Coordinate-based object records:
----

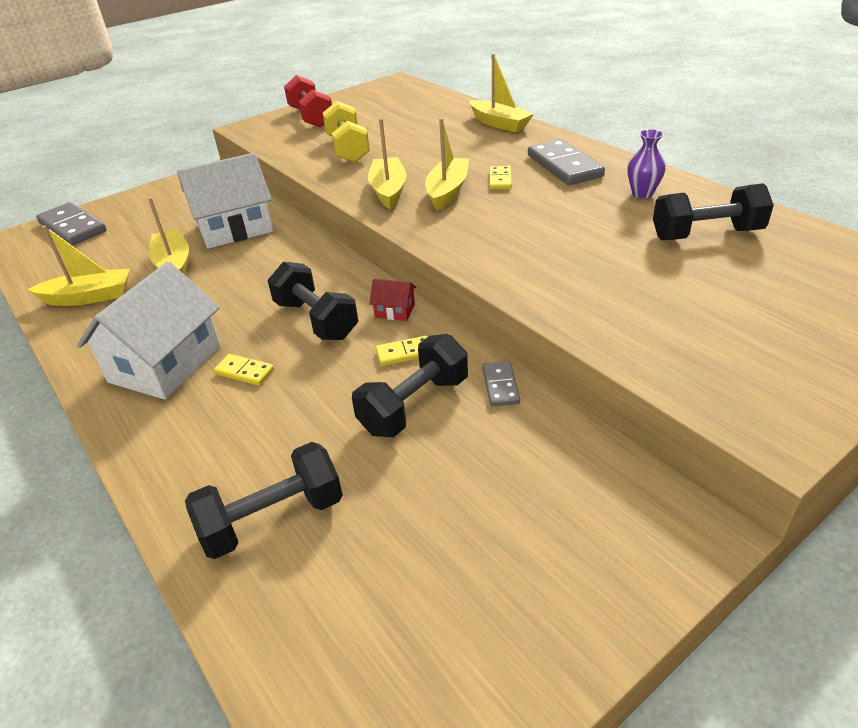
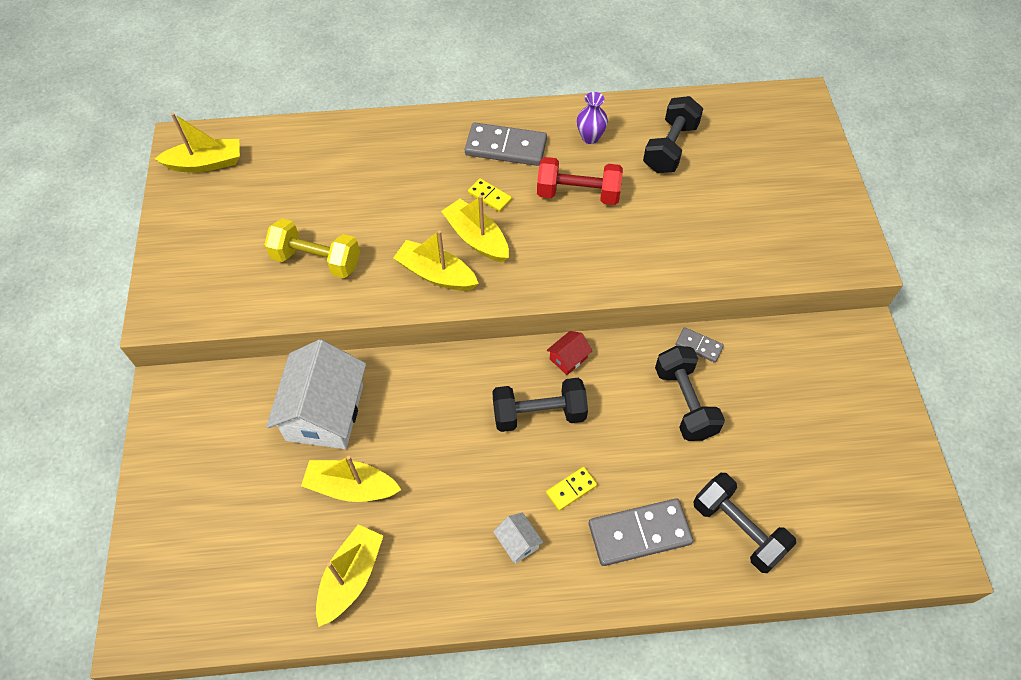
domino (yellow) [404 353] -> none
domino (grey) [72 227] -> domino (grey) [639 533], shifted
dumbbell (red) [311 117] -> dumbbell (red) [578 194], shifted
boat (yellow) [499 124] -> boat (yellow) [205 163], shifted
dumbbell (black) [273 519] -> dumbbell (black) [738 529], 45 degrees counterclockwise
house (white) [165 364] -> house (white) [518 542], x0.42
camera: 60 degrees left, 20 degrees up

----

Task brief:
Every line in the records above that contains the word "shifted" should be copied out.

Reply:
domino (grey) [72 227] -> domino (grey) [639 533], shifted
dumbbell (red) [311 117] -> dumbbell (red) [578 194], shifted
boat (yellow) [499 124] -> boat (yellow) [205 163], shifted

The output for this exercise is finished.